● **GIVEN TASK**
Please gather every line in the items below that contains the string "override".

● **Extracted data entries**

..............................

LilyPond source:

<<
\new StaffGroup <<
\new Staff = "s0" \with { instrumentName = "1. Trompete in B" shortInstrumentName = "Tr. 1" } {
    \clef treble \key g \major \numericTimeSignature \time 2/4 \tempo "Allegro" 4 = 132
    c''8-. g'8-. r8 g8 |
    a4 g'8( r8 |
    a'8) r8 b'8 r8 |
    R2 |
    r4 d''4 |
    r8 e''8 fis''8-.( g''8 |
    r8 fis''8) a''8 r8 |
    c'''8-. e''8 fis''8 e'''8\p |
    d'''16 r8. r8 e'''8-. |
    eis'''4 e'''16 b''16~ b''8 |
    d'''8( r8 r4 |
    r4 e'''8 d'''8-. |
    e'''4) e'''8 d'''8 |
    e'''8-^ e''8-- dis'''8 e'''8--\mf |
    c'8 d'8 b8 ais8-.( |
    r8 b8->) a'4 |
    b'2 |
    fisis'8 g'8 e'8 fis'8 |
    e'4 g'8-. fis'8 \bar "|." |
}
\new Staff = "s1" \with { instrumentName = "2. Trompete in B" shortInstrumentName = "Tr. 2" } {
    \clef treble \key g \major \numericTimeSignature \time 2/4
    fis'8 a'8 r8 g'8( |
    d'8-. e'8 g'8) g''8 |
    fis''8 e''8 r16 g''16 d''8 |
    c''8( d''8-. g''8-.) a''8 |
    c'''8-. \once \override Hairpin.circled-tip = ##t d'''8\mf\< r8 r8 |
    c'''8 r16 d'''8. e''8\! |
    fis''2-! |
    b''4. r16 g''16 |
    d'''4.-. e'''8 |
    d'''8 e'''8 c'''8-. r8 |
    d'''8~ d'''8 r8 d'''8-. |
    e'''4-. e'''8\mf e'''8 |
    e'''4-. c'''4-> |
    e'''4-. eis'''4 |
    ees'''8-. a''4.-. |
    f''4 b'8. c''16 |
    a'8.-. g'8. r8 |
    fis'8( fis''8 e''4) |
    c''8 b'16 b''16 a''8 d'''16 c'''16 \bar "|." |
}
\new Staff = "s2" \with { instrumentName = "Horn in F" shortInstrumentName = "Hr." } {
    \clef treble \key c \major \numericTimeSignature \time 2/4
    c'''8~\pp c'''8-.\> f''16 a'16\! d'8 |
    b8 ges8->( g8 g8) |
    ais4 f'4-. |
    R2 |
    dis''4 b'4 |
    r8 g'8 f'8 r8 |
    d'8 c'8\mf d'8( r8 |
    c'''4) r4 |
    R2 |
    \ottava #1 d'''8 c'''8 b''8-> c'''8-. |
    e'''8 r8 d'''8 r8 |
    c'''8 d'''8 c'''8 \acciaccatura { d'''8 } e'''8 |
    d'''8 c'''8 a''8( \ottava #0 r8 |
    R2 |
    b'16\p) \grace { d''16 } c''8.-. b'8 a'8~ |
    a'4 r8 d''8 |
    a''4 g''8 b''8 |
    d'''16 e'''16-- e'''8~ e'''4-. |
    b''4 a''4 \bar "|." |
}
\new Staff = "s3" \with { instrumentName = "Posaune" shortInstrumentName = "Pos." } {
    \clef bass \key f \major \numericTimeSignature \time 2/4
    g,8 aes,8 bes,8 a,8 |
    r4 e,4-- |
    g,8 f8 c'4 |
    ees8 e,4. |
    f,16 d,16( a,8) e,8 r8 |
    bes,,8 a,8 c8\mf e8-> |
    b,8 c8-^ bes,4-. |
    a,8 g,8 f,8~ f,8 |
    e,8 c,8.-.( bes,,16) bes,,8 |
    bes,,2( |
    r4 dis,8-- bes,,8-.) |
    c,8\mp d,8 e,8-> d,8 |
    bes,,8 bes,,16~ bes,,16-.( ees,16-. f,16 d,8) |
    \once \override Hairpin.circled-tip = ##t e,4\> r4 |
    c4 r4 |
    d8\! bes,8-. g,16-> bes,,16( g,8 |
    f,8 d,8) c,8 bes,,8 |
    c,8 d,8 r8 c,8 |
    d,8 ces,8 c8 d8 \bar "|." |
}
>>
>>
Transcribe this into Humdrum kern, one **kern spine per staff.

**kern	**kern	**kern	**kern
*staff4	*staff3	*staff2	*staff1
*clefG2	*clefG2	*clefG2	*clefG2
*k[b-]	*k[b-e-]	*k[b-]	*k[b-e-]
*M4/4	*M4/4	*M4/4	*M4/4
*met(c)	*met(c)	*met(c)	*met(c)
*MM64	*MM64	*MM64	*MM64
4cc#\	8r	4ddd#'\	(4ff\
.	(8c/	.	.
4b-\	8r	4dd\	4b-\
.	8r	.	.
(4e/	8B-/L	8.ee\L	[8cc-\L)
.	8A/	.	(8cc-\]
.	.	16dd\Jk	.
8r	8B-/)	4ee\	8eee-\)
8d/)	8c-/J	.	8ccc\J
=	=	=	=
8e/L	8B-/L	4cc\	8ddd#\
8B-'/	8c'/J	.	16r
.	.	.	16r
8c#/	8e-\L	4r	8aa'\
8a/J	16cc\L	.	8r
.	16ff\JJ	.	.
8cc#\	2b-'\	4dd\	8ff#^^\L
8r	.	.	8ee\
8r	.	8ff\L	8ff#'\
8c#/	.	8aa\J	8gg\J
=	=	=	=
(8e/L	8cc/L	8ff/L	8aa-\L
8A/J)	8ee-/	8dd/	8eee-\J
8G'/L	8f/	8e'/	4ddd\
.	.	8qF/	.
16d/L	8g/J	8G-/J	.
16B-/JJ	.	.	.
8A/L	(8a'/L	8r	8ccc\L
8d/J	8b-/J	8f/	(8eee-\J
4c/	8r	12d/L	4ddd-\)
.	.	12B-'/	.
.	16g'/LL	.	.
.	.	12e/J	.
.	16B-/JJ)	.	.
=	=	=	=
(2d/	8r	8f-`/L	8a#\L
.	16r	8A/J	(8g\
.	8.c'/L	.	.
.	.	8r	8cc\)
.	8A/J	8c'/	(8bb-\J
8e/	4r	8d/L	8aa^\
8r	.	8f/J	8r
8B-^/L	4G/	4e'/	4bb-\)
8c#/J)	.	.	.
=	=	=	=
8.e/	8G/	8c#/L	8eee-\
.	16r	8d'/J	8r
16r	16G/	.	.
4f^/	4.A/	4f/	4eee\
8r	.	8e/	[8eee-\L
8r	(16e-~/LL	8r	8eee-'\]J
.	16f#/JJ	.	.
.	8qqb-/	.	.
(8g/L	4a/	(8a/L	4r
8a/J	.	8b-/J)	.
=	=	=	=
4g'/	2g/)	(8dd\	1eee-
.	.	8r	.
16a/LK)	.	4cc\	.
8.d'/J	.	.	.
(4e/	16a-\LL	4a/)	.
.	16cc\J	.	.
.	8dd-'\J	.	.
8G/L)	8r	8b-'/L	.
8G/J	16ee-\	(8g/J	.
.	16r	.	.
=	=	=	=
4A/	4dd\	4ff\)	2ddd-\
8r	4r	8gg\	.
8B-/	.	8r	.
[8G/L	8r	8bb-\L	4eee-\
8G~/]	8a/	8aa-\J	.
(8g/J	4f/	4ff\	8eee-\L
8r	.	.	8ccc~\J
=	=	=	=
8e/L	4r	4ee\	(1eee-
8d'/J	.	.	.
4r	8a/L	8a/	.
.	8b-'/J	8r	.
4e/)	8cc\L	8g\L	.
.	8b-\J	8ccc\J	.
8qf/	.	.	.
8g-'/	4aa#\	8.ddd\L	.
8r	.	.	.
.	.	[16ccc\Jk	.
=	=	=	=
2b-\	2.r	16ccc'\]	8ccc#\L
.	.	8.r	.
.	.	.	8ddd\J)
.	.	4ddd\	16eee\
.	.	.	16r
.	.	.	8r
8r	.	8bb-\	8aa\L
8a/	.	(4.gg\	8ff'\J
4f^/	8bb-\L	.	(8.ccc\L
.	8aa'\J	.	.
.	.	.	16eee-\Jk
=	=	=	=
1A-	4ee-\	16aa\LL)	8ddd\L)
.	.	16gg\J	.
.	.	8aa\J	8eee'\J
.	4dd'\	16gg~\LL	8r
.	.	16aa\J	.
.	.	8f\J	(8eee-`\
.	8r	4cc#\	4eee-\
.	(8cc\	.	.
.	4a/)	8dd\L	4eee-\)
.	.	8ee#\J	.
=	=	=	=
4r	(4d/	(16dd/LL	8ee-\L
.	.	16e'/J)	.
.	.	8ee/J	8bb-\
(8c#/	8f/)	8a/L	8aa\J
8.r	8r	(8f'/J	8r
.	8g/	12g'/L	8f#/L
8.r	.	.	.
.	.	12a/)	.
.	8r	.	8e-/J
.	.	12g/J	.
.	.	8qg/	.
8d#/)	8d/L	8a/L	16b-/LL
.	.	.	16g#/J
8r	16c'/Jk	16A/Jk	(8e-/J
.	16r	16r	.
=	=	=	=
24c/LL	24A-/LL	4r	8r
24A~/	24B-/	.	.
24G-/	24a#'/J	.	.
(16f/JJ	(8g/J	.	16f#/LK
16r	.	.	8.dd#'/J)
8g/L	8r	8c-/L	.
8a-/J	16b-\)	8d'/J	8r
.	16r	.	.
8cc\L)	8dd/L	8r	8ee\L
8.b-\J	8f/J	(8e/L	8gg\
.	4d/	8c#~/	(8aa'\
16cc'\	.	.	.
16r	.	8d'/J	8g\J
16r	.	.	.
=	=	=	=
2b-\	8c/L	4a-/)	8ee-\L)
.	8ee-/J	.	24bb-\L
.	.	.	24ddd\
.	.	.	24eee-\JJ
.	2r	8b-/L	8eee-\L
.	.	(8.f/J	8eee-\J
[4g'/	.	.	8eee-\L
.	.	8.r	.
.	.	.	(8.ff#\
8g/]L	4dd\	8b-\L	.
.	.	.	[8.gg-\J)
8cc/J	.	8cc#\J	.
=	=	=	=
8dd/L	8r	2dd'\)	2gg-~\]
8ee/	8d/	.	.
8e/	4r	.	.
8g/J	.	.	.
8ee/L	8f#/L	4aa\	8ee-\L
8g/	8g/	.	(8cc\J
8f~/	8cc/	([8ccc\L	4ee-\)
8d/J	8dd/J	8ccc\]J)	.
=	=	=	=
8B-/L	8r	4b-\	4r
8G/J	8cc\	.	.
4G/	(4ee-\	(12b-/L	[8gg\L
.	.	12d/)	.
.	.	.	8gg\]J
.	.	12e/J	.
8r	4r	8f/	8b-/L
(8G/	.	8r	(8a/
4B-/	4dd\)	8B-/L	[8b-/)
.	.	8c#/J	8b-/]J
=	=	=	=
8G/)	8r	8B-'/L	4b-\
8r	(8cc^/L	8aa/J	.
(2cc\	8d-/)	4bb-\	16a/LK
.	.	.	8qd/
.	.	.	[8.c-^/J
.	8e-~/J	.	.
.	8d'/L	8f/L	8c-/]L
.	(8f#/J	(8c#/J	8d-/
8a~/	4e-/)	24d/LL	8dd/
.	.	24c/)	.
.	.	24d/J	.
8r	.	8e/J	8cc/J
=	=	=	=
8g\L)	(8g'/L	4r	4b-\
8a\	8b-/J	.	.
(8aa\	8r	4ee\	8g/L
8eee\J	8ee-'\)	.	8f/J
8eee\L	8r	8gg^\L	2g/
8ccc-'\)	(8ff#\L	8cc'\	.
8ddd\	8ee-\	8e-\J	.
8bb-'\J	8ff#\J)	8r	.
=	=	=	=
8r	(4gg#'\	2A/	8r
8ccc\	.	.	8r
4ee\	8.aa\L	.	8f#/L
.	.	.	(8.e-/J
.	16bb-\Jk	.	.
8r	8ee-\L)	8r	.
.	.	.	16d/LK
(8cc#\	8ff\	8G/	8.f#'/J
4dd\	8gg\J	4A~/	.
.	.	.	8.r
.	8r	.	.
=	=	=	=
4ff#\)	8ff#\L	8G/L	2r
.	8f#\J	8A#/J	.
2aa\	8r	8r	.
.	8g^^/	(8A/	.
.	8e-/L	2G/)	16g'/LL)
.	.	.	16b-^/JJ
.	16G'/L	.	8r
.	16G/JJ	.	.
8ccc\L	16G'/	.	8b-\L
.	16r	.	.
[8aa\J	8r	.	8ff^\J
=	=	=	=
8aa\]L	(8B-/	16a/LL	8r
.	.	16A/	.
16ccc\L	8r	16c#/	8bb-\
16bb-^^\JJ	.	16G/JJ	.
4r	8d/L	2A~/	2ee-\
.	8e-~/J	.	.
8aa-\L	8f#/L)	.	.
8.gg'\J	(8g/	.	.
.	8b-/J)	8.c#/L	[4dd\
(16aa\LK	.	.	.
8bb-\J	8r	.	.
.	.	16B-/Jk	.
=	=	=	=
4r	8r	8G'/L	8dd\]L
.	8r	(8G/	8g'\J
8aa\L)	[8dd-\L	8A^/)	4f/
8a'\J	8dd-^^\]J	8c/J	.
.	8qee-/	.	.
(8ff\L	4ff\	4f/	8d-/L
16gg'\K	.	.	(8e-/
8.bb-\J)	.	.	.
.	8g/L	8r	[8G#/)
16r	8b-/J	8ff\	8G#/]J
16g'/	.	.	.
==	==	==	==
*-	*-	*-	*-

..............................

● **FULL ANSWER**
    c'''8-. \once \override Hairpin.circled-tip = ##t d'''8\mf\< r8 r8 |
    \once \override Hairpin.circled-tip = ##t e,4\> r4 |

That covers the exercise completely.